◆ Problem requirements ◆
Let the line containing "blue mushroom: 1 -> 0" serve as the first line of the answer and the final line of the entries as its last, with every line between copied exactly.
---
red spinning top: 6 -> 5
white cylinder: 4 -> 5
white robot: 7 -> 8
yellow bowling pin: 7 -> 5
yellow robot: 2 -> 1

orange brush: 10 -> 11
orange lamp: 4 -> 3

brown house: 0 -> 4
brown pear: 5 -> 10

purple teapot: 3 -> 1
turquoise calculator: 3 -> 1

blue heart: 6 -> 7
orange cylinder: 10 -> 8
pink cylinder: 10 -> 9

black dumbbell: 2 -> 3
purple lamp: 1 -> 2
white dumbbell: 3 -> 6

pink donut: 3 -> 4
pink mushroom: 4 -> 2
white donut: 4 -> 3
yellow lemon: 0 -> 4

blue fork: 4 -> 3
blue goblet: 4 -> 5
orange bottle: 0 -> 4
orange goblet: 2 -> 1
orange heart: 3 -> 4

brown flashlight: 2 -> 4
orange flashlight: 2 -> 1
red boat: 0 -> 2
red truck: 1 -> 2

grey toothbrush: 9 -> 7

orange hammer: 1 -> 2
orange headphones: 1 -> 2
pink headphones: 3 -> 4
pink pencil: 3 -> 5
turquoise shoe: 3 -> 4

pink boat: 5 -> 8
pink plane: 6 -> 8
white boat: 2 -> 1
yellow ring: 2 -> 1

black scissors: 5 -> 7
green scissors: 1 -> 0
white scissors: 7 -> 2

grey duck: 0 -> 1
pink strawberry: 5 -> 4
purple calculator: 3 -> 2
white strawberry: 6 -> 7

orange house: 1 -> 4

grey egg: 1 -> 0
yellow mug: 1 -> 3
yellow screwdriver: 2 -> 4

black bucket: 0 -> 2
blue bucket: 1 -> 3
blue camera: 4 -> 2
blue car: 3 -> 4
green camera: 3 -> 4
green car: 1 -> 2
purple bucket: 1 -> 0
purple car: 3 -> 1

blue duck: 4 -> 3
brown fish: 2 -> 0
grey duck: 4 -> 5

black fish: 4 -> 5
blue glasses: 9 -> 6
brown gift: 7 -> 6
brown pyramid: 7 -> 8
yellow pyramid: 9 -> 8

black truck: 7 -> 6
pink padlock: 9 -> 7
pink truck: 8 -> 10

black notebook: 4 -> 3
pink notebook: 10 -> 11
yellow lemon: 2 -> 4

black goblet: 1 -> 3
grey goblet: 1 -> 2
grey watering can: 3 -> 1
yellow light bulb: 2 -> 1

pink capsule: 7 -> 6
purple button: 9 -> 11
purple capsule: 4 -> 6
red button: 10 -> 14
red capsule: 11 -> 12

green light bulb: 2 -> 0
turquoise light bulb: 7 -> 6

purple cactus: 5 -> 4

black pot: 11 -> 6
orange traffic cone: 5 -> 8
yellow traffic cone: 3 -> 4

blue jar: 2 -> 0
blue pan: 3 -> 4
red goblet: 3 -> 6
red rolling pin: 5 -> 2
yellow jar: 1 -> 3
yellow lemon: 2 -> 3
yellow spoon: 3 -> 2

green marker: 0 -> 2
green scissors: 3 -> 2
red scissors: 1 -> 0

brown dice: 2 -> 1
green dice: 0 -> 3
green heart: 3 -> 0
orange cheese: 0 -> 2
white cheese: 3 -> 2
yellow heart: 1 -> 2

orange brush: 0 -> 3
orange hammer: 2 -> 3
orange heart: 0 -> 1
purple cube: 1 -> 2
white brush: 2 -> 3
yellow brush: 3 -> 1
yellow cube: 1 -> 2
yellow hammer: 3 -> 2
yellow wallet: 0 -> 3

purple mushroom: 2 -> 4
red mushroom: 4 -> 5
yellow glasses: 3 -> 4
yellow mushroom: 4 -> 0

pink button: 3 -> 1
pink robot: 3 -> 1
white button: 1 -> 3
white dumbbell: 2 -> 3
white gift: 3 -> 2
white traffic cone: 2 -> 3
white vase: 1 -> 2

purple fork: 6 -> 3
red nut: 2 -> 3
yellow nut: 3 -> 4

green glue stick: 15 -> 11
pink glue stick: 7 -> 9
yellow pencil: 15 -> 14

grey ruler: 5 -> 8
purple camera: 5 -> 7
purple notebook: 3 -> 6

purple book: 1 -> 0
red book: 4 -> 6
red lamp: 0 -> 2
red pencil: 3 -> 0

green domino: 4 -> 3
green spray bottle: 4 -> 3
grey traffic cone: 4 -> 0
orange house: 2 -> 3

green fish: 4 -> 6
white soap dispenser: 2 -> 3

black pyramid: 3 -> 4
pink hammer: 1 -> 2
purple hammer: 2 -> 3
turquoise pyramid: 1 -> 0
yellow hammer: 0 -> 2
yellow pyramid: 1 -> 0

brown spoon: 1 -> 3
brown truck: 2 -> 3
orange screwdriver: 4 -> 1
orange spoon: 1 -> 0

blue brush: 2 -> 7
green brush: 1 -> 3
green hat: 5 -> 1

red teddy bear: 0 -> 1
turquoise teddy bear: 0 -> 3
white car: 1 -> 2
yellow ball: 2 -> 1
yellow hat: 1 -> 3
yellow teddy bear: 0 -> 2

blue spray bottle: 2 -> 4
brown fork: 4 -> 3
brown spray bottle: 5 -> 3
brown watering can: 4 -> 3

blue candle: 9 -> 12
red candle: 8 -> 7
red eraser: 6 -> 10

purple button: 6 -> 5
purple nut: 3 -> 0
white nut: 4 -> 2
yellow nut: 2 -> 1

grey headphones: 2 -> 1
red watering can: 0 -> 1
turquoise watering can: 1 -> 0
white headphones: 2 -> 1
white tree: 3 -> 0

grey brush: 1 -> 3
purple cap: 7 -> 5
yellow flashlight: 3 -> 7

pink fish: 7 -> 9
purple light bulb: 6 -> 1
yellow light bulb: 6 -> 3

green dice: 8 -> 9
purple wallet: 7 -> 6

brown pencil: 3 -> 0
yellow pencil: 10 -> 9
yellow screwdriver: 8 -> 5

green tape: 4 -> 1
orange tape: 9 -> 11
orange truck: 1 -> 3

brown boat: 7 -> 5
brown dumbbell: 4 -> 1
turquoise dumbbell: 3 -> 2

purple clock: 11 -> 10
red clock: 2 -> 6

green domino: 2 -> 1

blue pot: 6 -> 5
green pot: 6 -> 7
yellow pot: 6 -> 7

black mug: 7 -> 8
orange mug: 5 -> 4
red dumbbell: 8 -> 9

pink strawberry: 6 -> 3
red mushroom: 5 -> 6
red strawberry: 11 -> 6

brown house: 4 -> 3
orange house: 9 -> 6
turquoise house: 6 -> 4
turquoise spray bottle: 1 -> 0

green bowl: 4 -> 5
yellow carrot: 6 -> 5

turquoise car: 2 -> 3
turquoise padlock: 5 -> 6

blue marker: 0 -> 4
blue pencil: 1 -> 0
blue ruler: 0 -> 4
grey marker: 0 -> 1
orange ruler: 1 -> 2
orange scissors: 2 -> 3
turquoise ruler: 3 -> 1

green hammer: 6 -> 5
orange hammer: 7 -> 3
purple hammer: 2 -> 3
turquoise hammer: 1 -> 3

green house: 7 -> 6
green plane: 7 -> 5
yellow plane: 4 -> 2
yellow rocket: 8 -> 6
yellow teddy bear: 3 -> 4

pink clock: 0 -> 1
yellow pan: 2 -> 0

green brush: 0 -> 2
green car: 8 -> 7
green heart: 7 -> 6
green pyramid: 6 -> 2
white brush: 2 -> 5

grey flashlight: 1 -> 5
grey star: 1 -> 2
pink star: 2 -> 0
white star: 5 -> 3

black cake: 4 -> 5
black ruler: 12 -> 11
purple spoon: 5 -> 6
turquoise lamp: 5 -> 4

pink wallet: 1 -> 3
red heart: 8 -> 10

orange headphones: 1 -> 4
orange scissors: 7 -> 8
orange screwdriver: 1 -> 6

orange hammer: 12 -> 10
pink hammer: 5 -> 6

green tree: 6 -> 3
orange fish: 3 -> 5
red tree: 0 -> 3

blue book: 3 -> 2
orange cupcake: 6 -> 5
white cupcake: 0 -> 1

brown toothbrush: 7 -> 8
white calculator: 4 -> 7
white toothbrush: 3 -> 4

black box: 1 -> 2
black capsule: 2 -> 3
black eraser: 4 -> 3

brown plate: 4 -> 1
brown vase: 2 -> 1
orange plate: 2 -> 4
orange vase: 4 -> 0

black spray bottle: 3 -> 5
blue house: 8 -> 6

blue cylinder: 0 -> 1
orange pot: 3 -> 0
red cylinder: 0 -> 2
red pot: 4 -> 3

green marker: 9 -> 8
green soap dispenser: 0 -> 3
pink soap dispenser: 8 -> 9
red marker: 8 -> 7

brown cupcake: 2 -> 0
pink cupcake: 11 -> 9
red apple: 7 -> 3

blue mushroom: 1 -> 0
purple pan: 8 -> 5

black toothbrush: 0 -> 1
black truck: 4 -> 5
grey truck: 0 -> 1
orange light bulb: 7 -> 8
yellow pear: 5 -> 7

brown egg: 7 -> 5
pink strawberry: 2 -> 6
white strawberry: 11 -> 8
---
◆ Answer area ◆
blue mushroom: 1 -> 0
purple pan: 8 -> 5

black toothbrush: 0 -> 1
black truck: 4 -> 5
grey truck: 0 -> 1
orange light bulb: 7 -> 8
yellow pear: 5 -> 7

brown egg: 7 -> 5
pink strawberry: 2 -> 6
white strawberry: 11 -> 8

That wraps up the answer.